[Data to use]

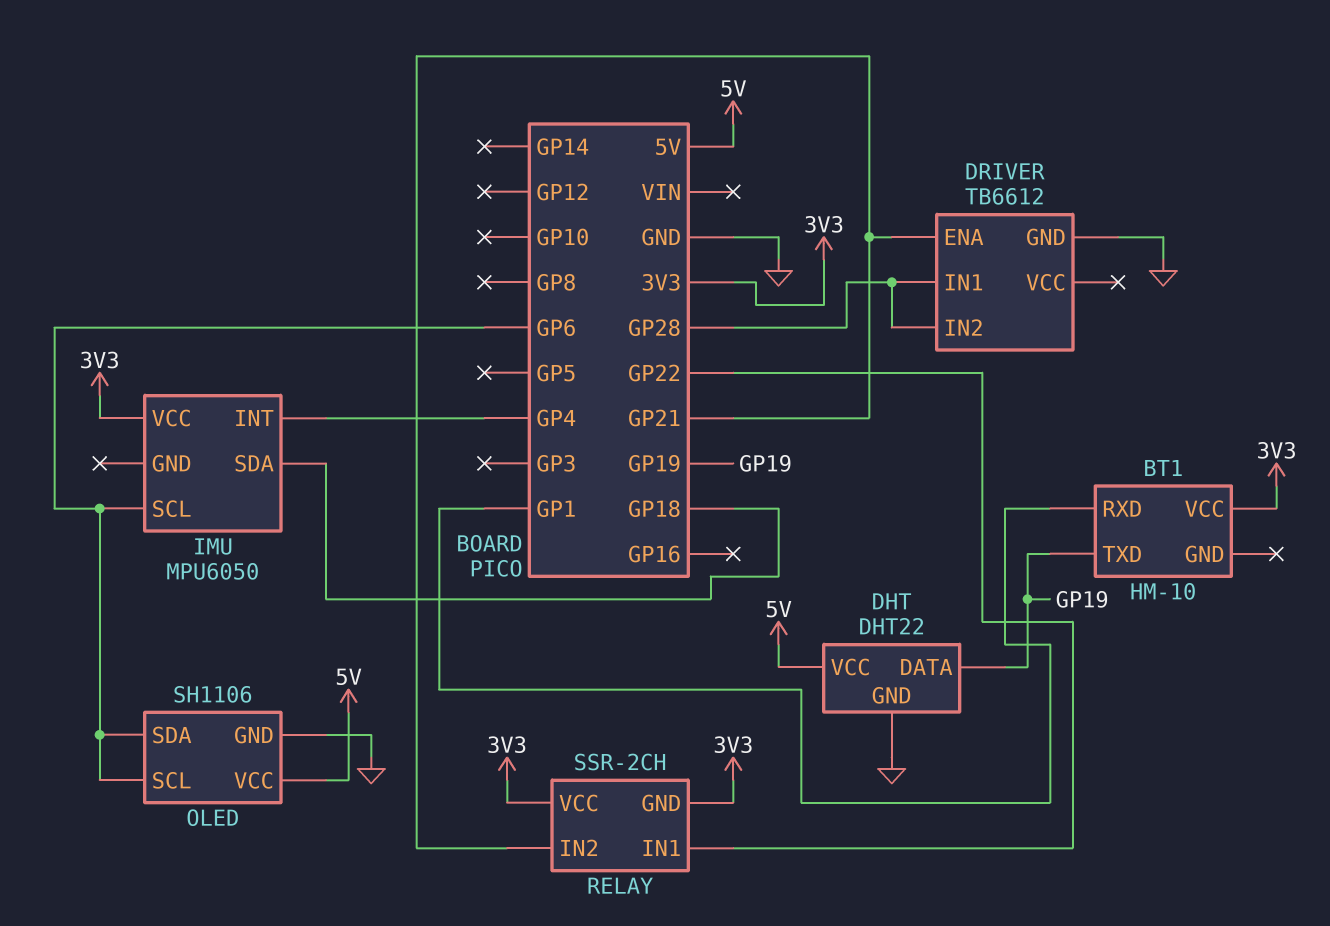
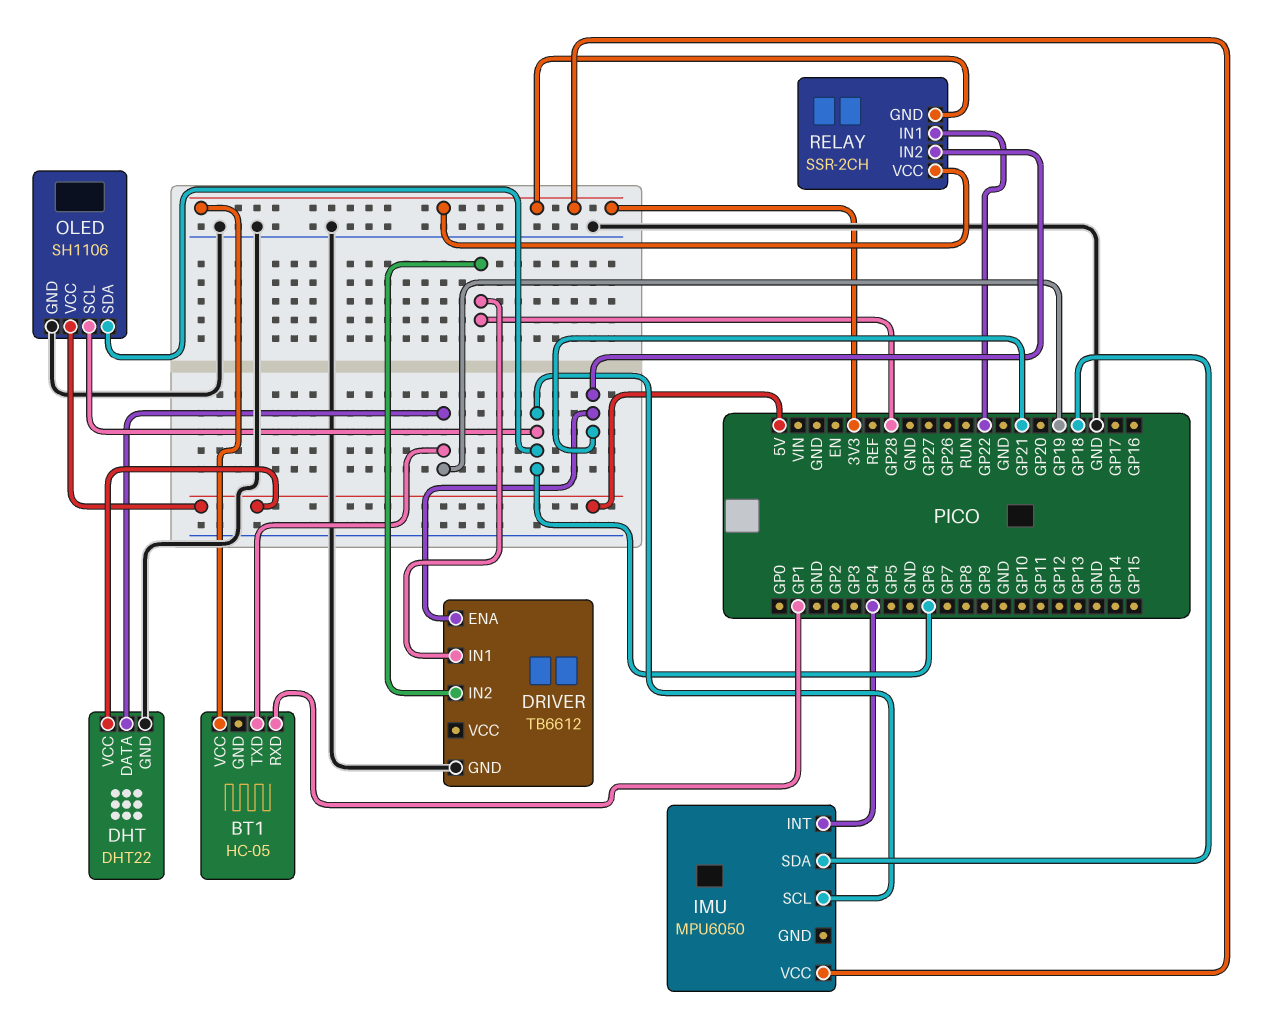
BT1: HM-10 -> HC-05

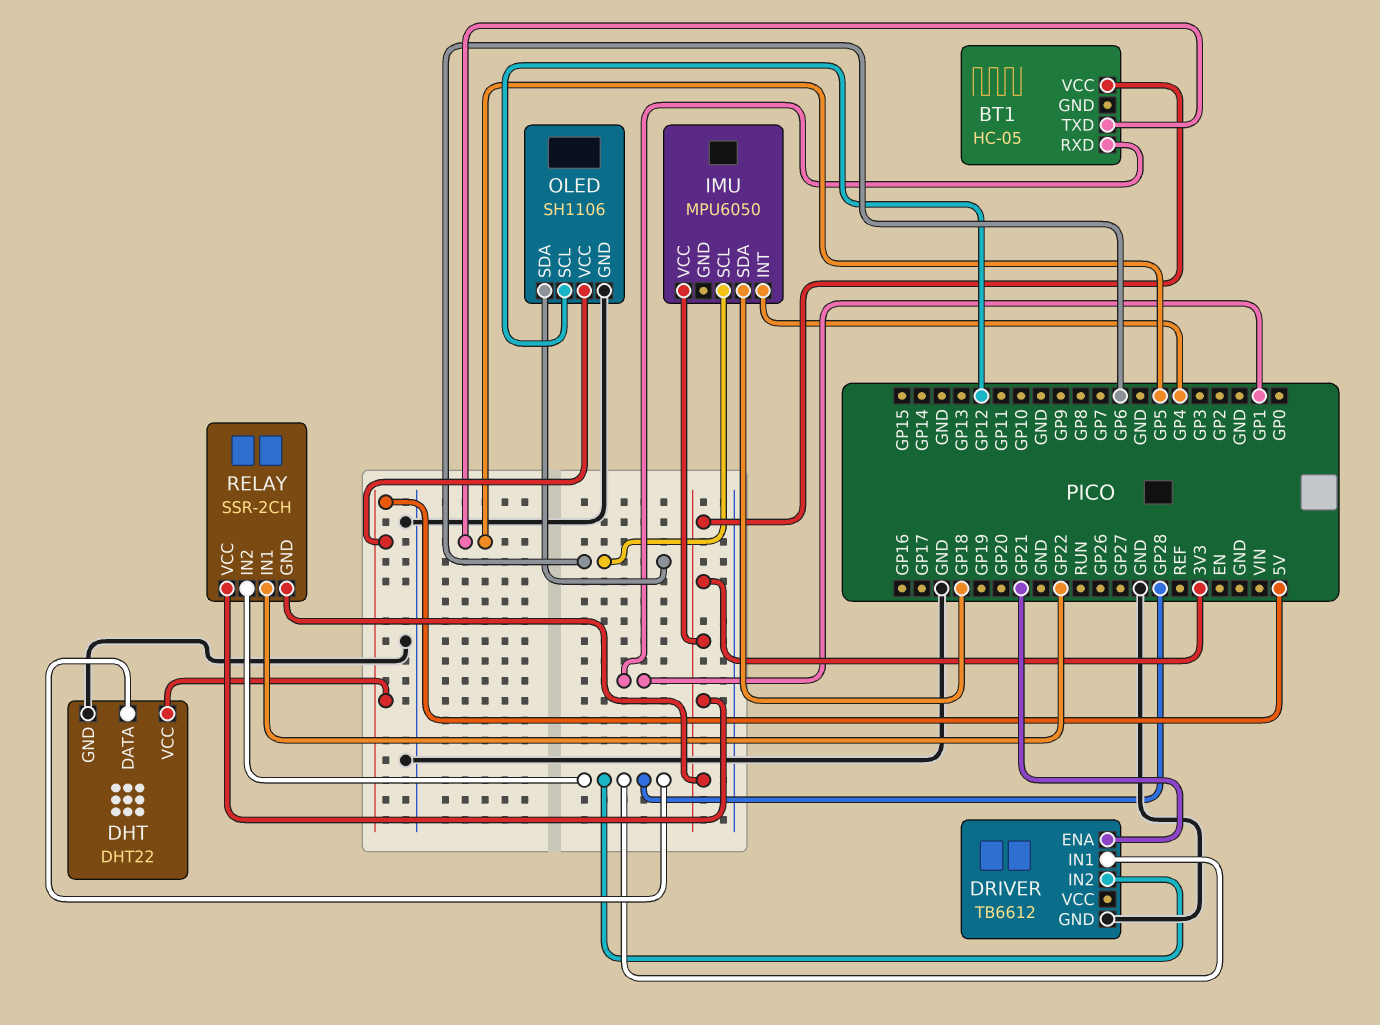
BT1 pin TXD: GP19 -> GP5
DHT pin DATA: GP19 -> GP28
OLED pin SCL: GP6 -> GP12
RELAY pin IN2: GP21 -> GP28

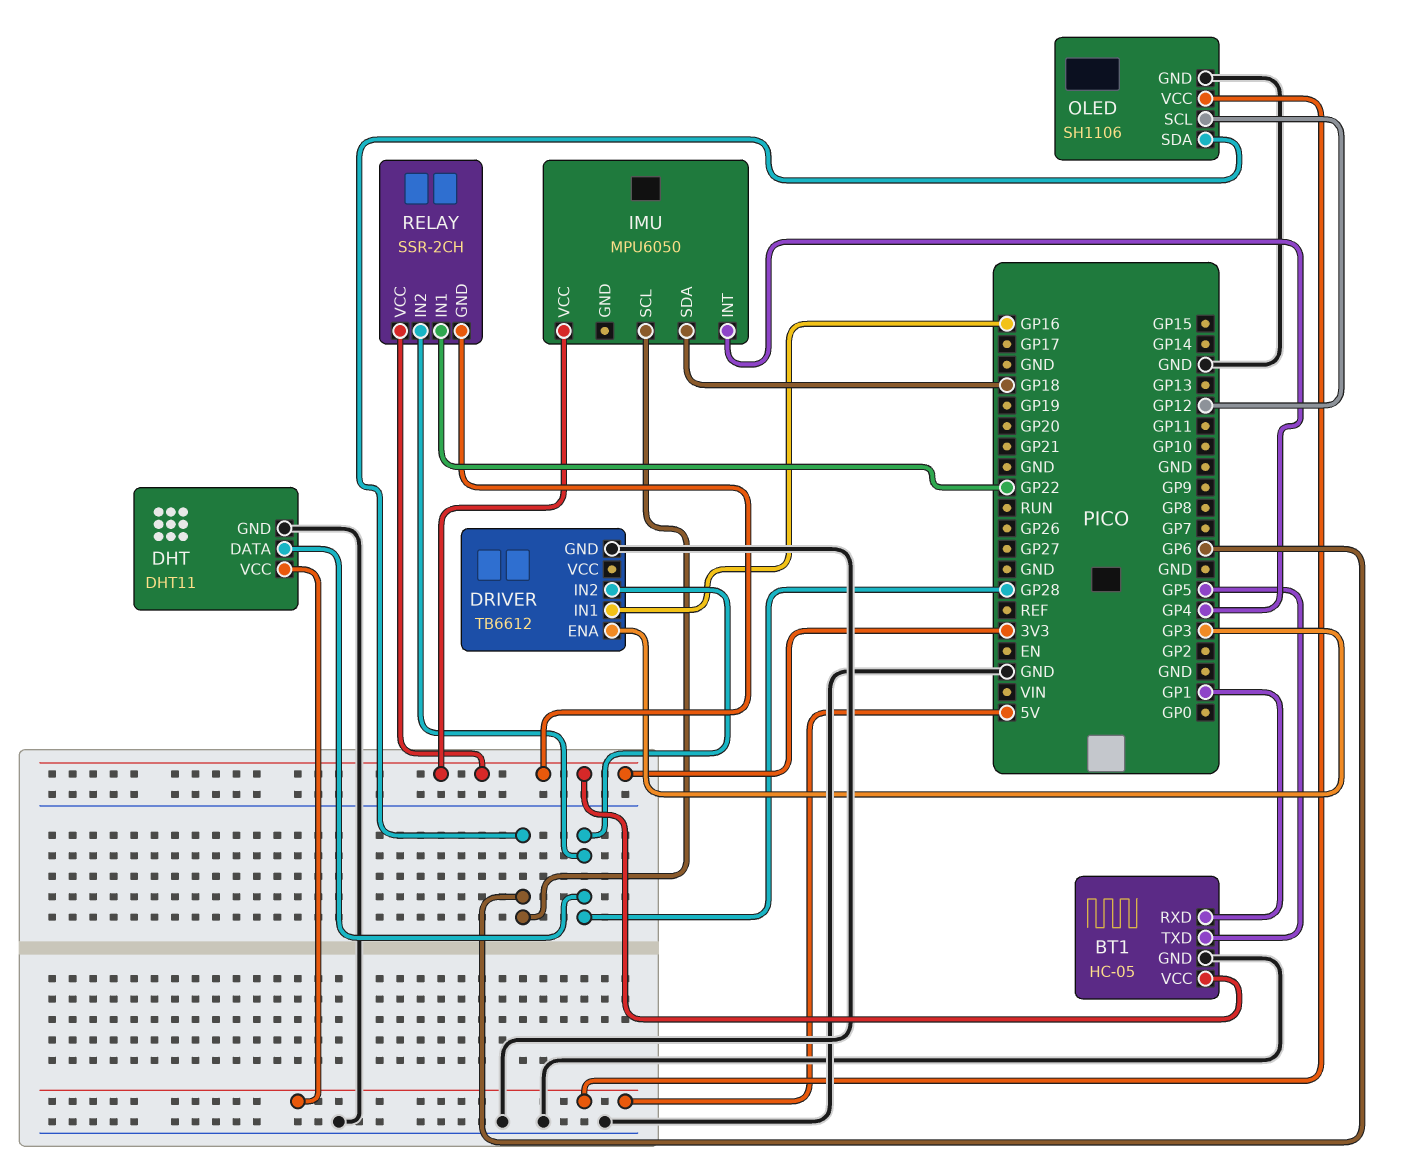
BT1 pin GND: none -> GND
DHT: DHT22 -> DHT11
DRIVER pin ENA: GP21 -> GP3
DRIVER pin IN1: GP28 -> GP16

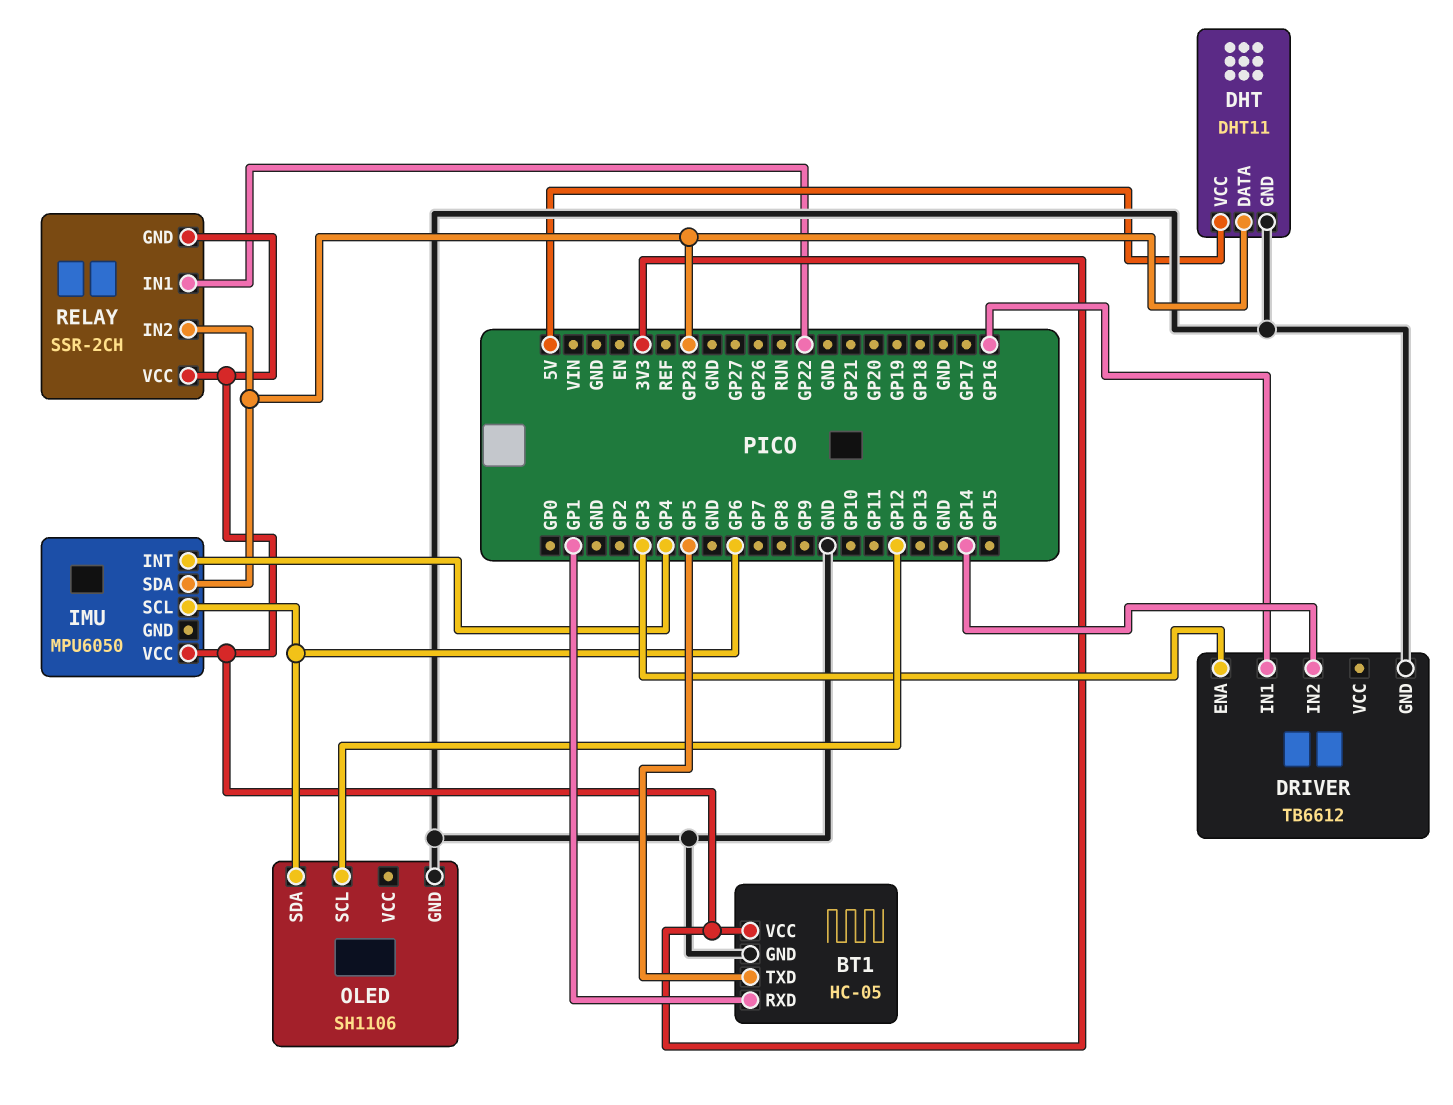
DRIVER pin IN2: GP28 -> GP14
IMU pin SDA: GP18 -> GP28
OLED pin VCC: 5V -> none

[/Data to use]

== Task details ==
Leaving out the pictures, restate word for word the lines above from the one containing "BT1 pin TXD: GP19 -> GP5" through the end of the records, both ends included.

== Your solution ==
BT1 pin TXD: GP19 -> GP5
DHT pin DATA: GP19 -> GP28
OLED pin SCL: GP6 -> GP12
RELAY pin IN2: GP21 -> GP28

BT1 pin GND: none -> GND
DHT: DHT22 -> DHT11
DRIVER pin ENA: GP21 -> GP3
DRIVER pin IN1: GP28 -> GP16

DRIVER pin IN2: GP28 -> GP14
IMU pin SDA: GP18 -> GP28
OLED pin VCC: 5V -> none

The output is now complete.